When the line with "(245, 363) = (275, 454): brown" appears below, start repeating lines exactly, and keep going through the line with "camera: 15 degrees left, 5 degrees up"; add nothing outside that span.

[Spatial object tracking data]
----------
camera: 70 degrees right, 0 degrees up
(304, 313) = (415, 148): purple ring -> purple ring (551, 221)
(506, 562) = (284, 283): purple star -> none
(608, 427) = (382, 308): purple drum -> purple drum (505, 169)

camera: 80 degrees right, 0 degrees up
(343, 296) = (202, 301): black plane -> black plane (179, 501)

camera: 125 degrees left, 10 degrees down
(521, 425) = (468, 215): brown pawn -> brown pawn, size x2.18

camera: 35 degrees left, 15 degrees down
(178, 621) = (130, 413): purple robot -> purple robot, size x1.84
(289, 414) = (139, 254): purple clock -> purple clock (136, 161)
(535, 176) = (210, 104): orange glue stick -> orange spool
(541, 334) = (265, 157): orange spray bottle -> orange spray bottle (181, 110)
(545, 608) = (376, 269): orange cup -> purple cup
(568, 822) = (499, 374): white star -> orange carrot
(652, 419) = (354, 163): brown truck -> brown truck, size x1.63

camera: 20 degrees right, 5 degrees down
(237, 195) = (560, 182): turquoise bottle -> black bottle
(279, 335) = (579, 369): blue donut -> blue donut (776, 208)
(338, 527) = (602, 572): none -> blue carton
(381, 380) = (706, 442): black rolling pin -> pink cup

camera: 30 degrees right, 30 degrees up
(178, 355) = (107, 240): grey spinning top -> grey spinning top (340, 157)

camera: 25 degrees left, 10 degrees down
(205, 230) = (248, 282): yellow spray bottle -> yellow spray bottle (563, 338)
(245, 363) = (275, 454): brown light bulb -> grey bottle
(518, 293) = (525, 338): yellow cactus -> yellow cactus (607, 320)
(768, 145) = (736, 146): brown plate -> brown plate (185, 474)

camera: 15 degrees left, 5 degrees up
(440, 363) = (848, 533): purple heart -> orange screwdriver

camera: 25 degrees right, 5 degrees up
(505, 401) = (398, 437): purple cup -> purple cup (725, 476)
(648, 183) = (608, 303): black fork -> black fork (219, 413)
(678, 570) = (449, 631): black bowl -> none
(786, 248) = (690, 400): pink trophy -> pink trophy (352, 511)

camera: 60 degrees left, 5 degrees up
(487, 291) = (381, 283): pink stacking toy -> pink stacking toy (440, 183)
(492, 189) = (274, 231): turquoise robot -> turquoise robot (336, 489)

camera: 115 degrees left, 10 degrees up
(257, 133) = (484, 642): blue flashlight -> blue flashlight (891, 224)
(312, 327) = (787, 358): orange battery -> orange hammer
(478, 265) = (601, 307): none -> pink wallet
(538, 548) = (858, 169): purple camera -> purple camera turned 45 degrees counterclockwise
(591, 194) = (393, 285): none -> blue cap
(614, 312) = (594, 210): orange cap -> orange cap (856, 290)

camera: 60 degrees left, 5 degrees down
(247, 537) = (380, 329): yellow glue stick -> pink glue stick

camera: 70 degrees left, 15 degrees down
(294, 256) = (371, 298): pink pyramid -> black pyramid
----------
* **EXERCISE OUTPUT**:
(245, 363) = (275, 454): brown light bulb -> grey bottle
(518, 293) = (525, 338): yellow cactus -> yellow cactus (607, 320)
(768, 145) = (736, 146): brown plate -> brown plate (185, 474)

camera: 15 degrees left, 5 degrees up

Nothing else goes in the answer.